● WHAT YOU HAVE TO DO
The listing must be copied out in full and exactly; no images go with it.

● COLLECTED MATERIAL
====================

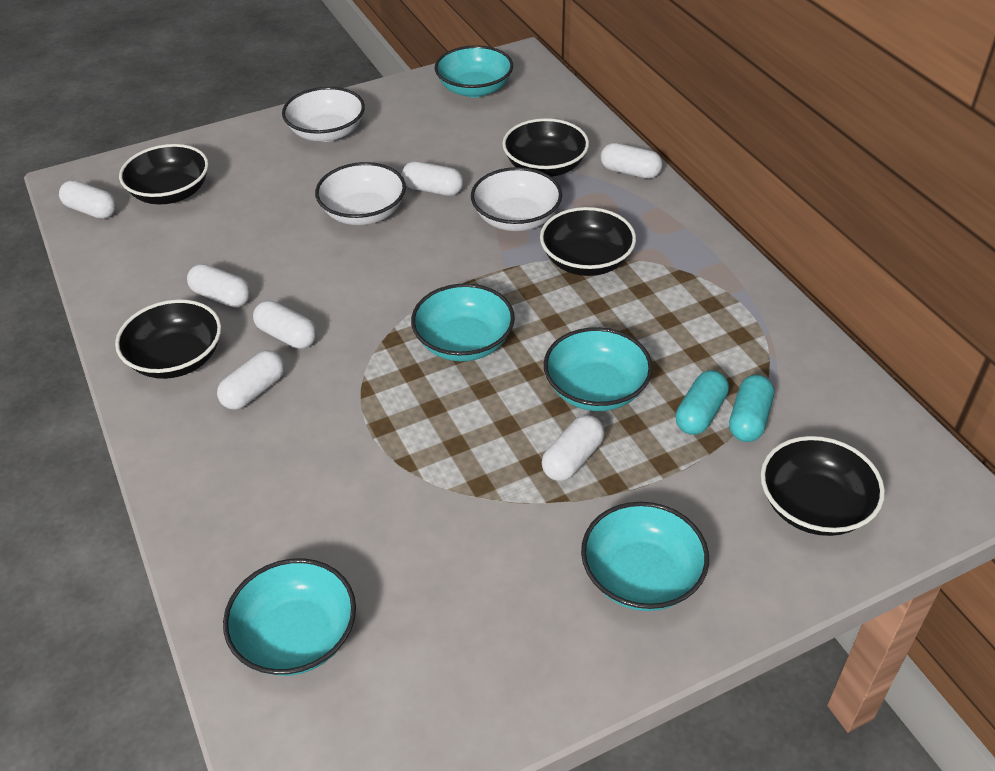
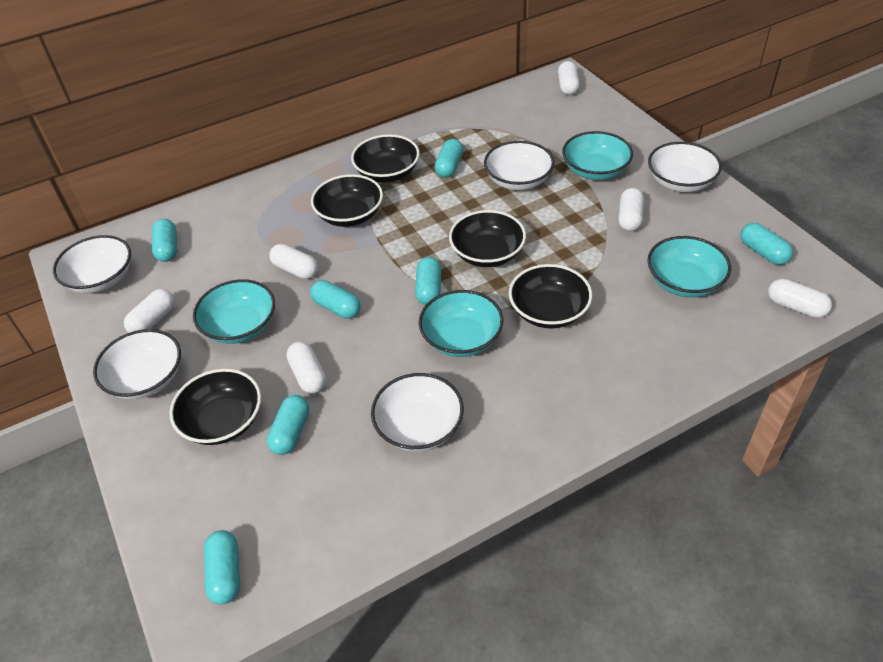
turquoise bowl: 5 -> 4
turquoise capsule: 2 -> 7
white bowl: 3 -> 5
white capsule: 7 -> 6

====================

● SOLUTION TO THIS PROBLEM
turquoise bowl: 5 -> 4
turquoise capsule: 2 -> 7
white bowl: 3 -> 5
white capsule: 7 -> 6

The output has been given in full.